Extract the lines of the items below word for word, starting with the line that contains "Question: From the" and going on through the end of the items. Leave the pictures out of your answer.

Stored items
──────────────────────────────
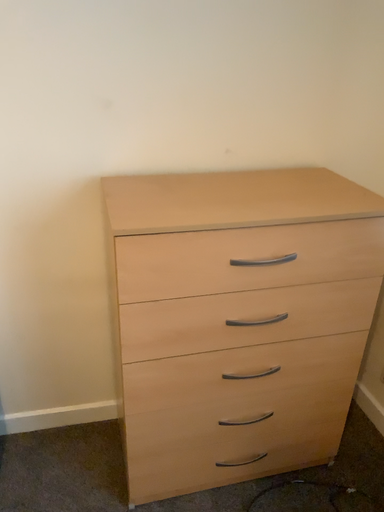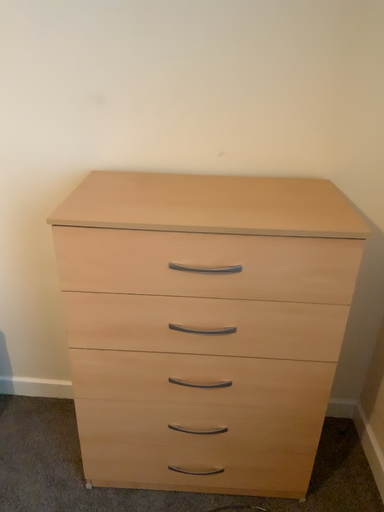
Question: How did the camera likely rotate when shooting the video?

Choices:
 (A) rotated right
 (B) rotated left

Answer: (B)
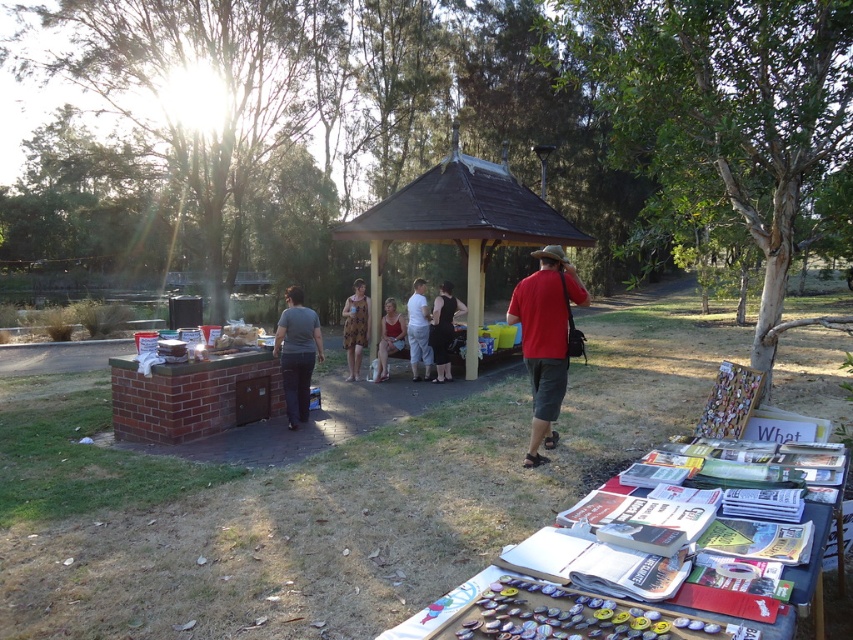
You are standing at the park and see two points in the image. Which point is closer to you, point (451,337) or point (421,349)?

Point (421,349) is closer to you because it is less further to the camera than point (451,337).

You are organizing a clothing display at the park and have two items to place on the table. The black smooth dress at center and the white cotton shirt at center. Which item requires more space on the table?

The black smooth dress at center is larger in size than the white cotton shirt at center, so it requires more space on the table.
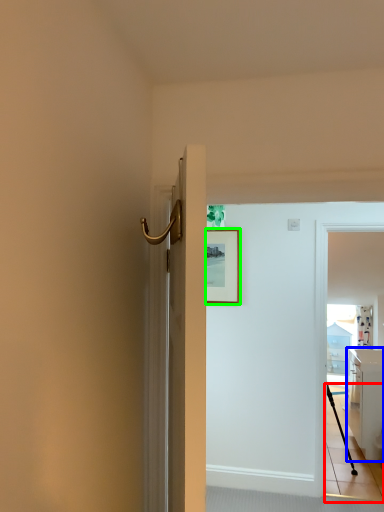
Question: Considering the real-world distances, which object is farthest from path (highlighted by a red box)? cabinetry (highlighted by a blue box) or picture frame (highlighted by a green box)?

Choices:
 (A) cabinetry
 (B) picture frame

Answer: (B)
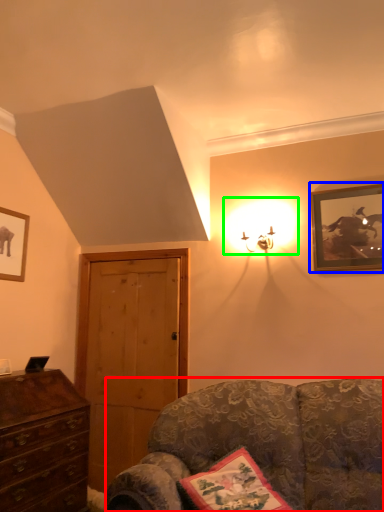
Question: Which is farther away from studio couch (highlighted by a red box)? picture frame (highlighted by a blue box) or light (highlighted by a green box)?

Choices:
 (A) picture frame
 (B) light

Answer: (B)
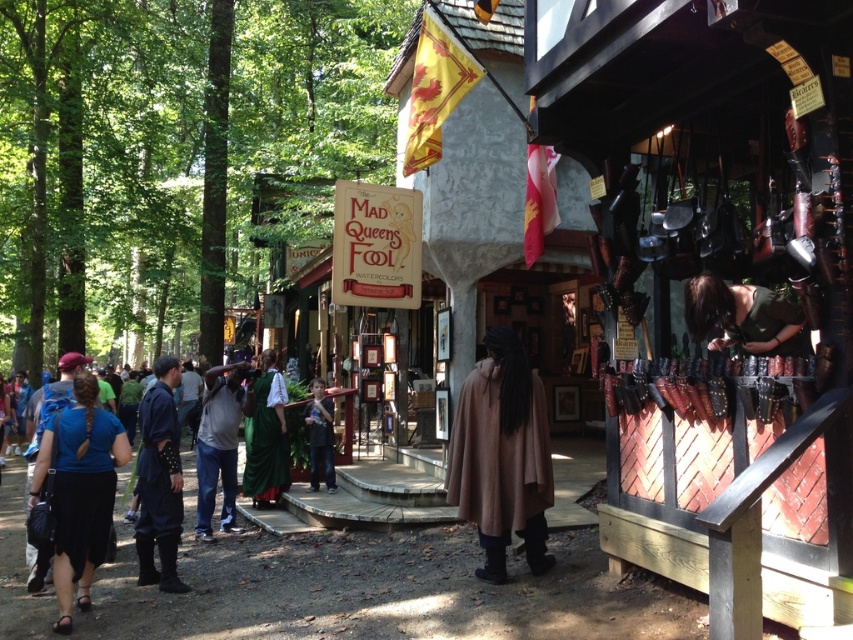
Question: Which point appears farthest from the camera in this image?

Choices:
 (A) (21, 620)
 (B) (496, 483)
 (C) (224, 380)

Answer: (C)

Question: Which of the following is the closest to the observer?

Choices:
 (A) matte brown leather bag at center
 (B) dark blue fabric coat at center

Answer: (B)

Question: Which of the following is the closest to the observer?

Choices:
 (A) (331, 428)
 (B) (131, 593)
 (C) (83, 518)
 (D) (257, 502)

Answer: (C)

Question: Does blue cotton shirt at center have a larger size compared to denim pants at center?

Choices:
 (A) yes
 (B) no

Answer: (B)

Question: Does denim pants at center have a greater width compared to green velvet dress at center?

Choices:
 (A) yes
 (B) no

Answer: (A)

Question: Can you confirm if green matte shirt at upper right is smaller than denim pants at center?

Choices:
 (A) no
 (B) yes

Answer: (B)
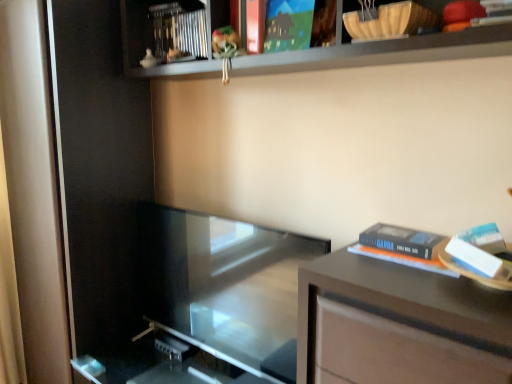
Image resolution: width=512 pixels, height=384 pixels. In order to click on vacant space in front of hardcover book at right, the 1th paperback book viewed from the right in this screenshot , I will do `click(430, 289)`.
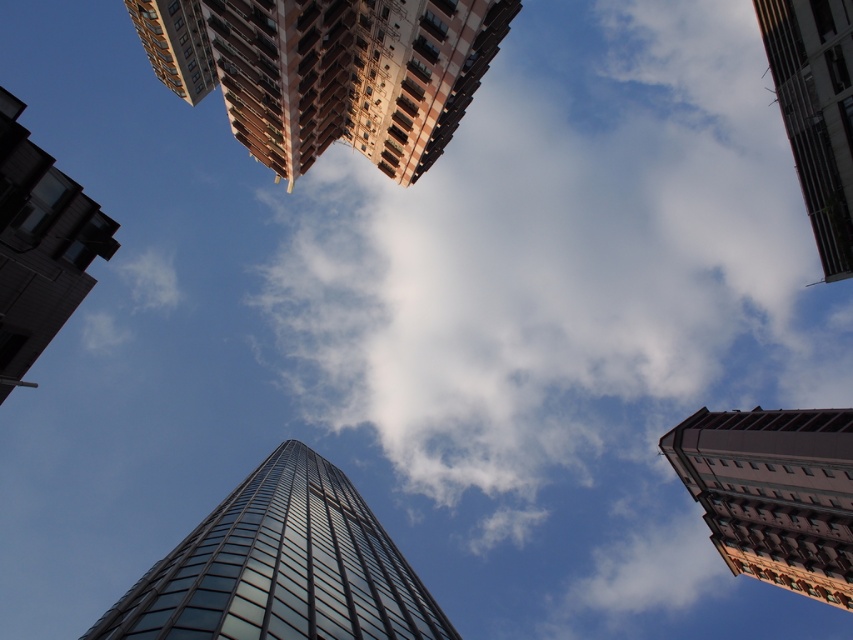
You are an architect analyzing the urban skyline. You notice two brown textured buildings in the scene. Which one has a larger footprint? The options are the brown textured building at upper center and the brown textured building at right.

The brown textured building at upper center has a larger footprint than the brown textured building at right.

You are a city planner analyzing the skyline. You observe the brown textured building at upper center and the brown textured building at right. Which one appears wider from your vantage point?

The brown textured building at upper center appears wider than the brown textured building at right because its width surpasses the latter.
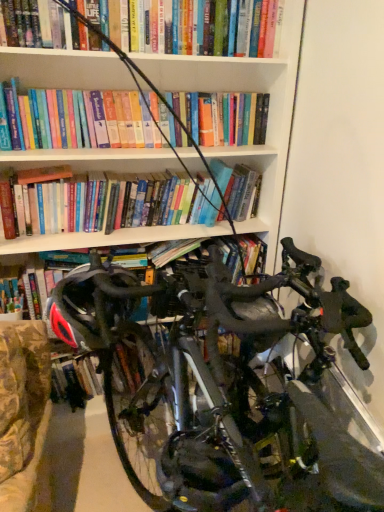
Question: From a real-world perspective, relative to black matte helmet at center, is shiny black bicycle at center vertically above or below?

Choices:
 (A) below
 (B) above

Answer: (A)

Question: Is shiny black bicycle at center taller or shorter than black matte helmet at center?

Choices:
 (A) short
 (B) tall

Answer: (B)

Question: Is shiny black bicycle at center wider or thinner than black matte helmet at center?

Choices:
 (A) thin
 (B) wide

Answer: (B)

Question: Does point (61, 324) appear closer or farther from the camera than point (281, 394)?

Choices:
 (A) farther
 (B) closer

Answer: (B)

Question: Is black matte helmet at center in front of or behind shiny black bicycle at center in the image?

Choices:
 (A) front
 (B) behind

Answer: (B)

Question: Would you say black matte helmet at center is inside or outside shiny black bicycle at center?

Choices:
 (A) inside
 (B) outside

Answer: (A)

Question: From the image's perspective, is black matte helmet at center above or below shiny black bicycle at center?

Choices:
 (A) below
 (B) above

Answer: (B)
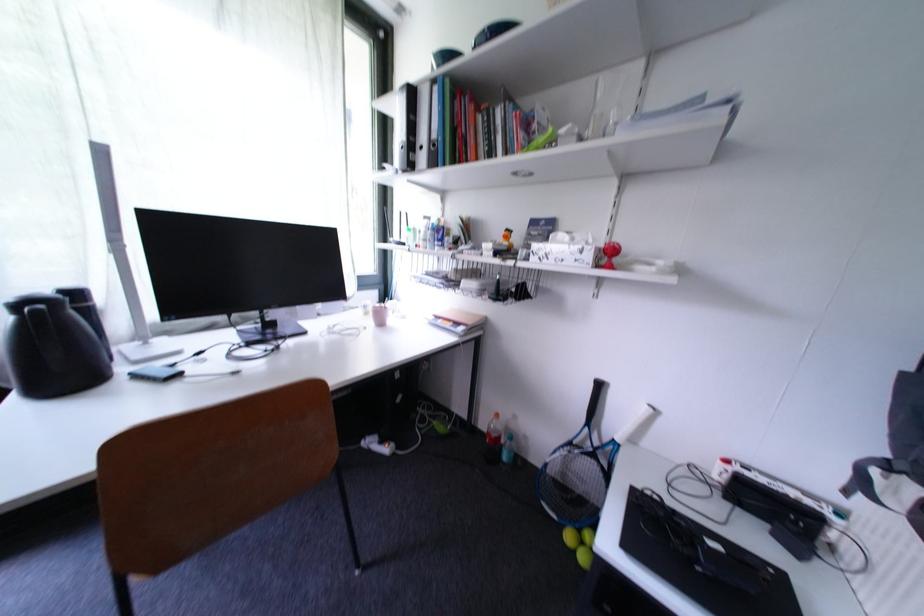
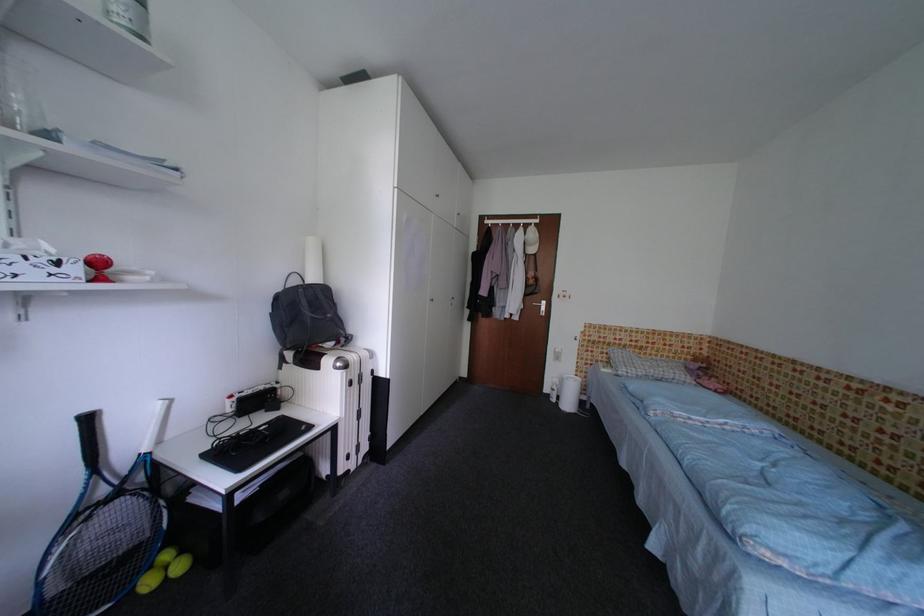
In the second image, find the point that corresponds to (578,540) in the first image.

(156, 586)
──────────────────────────────
* _Result below_:
Question: From the image's perspective, is black matte helmet at center above or below shiny black bicycle at center?

Choices:
 (A) below
 (B) above

Answer: (B)
In the second image, find the point that corresponds to (578,540) in the first image.

(156, 586)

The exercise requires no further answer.